Colored object counts

● ● ● ● ●

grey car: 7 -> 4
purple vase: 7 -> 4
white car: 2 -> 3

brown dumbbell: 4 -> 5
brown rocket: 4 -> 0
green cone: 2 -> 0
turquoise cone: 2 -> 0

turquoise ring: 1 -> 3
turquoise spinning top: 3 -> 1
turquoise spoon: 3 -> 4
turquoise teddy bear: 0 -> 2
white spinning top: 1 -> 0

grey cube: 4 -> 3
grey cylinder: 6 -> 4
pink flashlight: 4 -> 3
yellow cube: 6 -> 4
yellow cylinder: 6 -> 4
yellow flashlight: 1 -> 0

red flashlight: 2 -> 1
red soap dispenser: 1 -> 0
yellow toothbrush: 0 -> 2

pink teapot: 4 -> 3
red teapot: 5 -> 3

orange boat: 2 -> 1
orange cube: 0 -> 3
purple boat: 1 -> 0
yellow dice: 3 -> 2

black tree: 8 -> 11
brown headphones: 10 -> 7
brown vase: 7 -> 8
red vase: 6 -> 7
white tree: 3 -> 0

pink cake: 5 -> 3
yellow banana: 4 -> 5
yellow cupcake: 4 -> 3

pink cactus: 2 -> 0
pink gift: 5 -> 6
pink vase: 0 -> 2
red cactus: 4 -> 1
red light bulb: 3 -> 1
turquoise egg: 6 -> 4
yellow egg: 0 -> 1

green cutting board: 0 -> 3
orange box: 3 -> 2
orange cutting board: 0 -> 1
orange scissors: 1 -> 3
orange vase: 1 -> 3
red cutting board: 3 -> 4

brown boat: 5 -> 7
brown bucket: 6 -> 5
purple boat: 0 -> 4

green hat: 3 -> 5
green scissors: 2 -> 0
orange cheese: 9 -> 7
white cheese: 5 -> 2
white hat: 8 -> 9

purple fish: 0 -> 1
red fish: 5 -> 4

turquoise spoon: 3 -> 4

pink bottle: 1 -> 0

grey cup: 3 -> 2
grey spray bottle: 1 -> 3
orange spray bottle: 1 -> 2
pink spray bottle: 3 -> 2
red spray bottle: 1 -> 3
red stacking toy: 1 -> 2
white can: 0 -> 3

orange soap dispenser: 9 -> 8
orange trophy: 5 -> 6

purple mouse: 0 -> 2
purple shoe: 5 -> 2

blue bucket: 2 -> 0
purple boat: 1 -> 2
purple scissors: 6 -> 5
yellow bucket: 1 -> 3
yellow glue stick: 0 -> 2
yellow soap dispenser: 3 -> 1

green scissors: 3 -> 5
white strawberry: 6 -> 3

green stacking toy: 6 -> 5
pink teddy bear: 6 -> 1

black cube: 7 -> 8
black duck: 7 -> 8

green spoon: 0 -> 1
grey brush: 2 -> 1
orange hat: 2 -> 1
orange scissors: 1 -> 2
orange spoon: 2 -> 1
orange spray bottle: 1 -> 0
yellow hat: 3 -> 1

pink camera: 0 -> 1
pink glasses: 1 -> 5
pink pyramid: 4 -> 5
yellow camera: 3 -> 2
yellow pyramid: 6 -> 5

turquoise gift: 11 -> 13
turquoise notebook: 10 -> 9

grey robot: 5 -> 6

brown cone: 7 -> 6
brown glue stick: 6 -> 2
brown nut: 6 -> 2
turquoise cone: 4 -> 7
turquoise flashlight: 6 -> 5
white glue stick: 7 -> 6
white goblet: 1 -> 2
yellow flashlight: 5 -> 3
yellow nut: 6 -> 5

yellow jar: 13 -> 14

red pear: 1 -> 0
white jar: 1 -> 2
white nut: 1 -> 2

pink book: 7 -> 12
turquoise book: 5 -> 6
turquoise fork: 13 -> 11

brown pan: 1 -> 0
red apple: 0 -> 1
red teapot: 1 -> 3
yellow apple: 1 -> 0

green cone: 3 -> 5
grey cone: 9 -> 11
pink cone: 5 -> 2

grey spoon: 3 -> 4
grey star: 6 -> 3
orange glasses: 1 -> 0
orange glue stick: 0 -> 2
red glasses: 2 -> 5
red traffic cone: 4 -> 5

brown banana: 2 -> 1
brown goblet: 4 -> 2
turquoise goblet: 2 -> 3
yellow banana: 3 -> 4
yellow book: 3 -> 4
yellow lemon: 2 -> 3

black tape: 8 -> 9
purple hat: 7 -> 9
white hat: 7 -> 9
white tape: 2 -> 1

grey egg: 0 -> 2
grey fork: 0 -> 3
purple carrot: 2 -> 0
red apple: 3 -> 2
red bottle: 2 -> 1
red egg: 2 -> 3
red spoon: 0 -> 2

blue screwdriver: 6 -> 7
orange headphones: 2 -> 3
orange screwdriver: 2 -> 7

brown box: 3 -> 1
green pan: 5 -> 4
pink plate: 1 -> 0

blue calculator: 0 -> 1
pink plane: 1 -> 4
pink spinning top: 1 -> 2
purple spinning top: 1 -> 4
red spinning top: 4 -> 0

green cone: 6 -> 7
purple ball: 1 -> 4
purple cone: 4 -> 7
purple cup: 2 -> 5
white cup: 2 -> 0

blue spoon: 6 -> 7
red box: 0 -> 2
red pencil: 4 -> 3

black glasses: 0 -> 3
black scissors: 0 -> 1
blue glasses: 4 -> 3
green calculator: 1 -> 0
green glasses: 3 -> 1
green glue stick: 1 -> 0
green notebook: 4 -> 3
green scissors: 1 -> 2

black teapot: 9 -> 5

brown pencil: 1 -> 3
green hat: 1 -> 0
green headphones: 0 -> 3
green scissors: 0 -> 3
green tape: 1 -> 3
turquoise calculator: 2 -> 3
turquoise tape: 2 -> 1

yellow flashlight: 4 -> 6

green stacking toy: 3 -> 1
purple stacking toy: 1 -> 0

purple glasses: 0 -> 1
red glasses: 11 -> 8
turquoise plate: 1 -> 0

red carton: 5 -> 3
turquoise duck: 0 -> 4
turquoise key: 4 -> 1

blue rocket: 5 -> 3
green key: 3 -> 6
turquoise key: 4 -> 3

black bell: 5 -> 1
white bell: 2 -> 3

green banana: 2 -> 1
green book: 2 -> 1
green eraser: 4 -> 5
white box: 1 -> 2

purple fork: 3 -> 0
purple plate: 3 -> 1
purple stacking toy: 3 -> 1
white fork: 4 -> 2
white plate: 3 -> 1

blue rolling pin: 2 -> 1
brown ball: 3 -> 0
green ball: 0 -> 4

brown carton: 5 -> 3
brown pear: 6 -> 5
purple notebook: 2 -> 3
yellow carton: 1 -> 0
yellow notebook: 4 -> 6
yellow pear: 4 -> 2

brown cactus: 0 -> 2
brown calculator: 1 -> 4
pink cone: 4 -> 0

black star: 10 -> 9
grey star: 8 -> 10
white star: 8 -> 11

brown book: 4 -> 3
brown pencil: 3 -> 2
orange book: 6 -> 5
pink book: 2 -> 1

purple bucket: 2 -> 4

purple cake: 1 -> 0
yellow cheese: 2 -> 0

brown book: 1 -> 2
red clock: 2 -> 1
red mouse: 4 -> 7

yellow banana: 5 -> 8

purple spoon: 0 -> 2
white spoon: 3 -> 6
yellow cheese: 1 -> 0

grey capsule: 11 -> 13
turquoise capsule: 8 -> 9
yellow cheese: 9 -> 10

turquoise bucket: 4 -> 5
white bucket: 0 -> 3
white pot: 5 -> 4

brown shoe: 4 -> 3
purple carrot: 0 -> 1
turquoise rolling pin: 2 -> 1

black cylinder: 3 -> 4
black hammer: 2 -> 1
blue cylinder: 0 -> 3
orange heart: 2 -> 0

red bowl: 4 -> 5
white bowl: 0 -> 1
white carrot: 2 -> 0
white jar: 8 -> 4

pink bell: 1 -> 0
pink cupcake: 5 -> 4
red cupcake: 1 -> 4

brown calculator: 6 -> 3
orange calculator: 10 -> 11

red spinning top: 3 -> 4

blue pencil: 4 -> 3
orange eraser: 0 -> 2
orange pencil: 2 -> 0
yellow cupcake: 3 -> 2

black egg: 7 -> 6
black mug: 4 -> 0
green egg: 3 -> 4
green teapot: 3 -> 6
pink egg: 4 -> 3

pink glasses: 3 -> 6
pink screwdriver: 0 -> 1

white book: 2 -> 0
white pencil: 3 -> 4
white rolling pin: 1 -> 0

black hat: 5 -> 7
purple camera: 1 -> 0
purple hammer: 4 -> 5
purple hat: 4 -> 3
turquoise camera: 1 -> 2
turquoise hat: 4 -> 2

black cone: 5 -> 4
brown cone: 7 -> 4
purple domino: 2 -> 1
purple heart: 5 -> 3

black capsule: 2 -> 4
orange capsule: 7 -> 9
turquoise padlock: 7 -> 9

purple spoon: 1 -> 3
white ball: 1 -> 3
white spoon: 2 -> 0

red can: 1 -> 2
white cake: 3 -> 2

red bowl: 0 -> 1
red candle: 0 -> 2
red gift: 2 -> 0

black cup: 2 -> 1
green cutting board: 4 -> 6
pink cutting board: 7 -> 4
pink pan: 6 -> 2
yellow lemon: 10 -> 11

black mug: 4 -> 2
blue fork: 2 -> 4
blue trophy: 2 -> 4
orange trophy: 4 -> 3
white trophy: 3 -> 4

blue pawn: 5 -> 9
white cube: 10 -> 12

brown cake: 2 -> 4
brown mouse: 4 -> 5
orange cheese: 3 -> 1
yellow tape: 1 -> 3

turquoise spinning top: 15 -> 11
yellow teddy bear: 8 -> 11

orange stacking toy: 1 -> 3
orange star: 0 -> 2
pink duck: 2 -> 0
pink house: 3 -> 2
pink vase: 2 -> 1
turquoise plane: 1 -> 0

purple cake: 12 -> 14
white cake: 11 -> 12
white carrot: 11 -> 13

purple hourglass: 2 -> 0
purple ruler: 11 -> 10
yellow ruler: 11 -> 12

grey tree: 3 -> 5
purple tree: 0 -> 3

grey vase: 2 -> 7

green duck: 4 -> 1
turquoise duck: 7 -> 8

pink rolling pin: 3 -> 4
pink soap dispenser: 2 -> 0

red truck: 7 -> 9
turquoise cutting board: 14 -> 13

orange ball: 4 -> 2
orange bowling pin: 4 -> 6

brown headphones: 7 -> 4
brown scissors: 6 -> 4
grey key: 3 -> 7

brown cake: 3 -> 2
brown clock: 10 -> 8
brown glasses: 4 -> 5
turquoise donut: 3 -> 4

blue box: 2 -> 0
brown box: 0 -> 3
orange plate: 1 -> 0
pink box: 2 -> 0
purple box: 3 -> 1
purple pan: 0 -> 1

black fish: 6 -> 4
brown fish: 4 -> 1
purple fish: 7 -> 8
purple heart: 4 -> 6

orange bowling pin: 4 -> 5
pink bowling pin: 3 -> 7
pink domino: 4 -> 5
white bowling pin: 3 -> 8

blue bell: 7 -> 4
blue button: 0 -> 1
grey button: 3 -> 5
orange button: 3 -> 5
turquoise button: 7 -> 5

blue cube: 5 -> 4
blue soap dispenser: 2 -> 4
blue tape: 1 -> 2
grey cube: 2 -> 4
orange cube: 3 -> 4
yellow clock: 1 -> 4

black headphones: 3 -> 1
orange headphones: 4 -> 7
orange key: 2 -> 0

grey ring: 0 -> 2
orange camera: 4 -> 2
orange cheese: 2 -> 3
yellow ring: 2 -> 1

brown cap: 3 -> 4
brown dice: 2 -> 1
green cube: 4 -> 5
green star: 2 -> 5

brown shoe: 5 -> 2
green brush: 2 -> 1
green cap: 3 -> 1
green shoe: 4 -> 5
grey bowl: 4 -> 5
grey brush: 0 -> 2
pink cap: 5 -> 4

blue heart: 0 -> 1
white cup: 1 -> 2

● ● ● ● ●

Problem:
Of all the entries above, output exactly the lines between the one holding "red spinning top: 3 -> 4" and the one holding "turquoise hat: 4 -> 2", inclusive.

Final answer:
red spinning top: 3 -> 4

blue pencil: 4 -> 3
orange eraser: 0 -> 2
orange pencil: 2 -> 0
yellow cupcake: 3 -> 2

black egg: 7 -> 6
black mug: 4 -> 0
green egg: 3 -> 4
green teapot: 3 -> 6
pink egg: 4 -> 3

pink glasses: 3 -> 6
pink screwdriver: 0 -> 1

white book: 2 -> 0
white pencil: 3 -> 4
white rolling pin: 1 -> 0

black hat: 5 -> 7
purple camera: 1 -> 0
purple hammer: 4 -> 5
purple hat: 4 -> 3
turquoise camera: 1 -> 2
turquoise hat: 4 -> 2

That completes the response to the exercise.